▶ [What needs to be done]:
In the records that follow, the lines from the one containing "black L-shape: (204, 191)" to the one containing "pink star: (94, 212) -> (152, 316), moved", inclusive, are to be given again exactly.

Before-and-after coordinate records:
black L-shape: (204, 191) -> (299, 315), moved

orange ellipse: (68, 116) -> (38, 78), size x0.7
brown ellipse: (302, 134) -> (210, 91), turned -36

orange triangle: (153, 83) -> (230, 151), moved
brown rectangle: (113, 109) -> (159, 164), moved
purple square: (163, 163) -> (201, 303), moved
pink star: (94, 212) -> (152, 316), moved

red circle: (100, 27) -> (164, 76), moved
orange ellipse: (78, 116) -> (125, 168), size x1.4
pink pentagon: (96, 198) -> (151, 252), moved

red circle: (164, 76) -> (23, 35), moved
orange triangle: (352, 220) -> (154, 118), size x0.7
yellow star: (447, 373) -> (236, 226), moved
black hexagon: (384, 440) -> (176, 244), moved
* * *
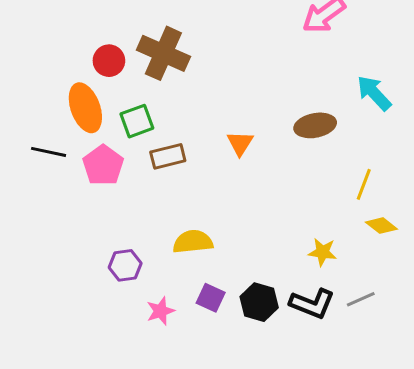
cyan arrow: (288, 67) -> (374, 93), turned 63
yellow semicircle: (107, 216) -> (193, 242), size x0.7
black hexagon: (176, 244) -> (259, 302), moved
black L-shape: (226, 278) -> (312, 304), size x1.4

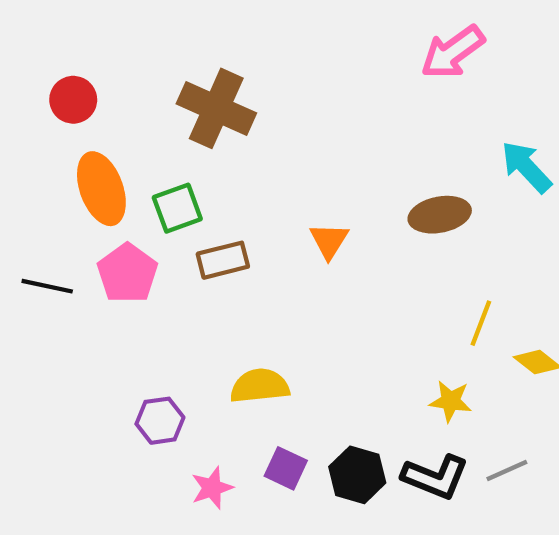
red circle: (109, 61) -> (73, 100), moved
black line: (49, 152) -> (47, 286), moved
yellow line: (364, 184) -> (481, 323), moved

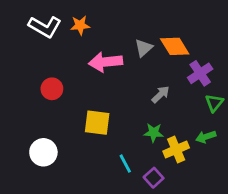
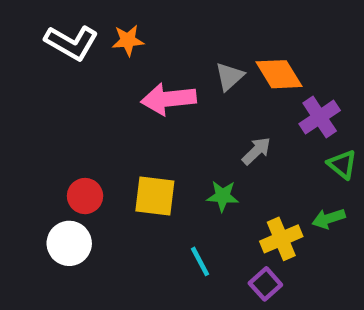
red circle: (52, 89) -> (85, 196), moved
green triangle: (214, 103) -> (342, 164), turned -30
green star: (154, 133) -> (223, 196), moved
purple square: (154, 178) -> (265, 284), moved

▶ [Response for this exercise]:
black L-shape: (204, 191) -> (299, 315), moved

orange ellipse: (68, 116) -> (38, 78), size x0.7
brown ellipse: (302, 134) -> (210, 91), turned -36

orange triangle: (153, 83) -> (230, 151), moved
brown rectangle: (113, 109) -> (159, 164), moved
purple square: (163, 163) -> (201, 303), moved
pink star: (94, 212) -> (152, 316), moved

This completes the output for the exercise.